> **EXERCISE MATERIAL**
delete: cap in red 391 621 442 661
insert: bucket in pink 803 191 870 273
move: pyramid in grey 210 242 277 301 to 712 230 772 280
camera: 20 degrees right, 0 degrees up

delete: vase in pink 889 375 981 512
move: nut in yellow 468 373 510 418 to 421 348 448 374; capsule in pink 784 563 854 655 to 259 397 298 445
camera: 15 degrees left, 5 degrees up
--
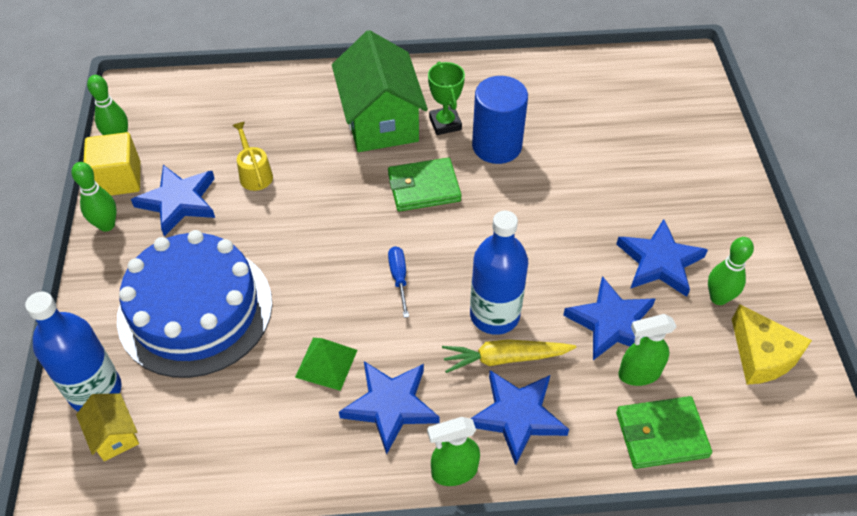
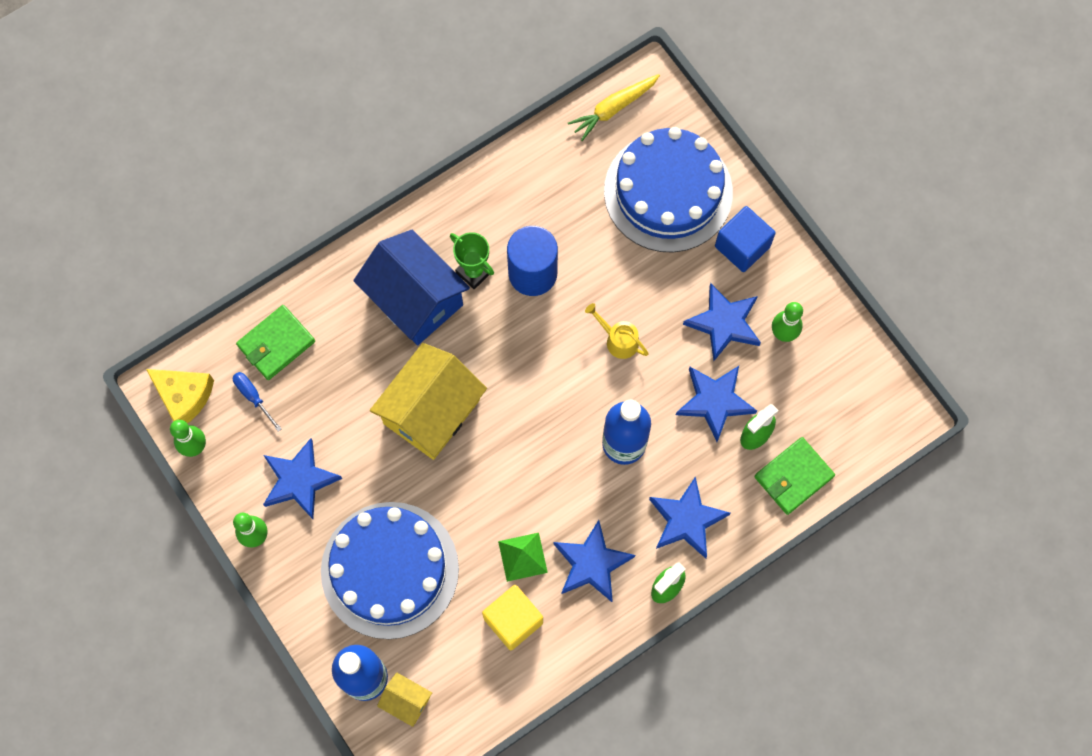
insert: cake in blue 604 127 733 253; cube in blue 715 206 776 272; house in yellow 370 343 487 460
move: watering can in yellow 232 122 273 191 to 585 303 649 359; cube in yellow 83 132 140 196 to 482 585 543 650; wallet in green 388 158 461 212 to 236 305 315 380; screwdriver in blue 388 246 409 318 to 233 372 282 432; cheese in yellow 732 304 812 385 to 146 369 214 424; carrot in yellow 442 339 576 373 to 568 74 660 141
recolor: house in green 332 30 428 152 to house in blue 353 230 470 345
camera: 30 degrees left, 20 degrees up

> **GOAL OF THE EXERCISE**
Working from the data above, extract solely the lines from the one containing "delete: cap in red 391 621 442 661" through the one containing "move: pyramid in", exactly as they appear, both included.

> **SOLUTION**
delete: cap in red 391 621 442 661
insert: bucket in pink 803 191 870 273
move: pyramid in grey 210 242 277 301 to 712 230 772 280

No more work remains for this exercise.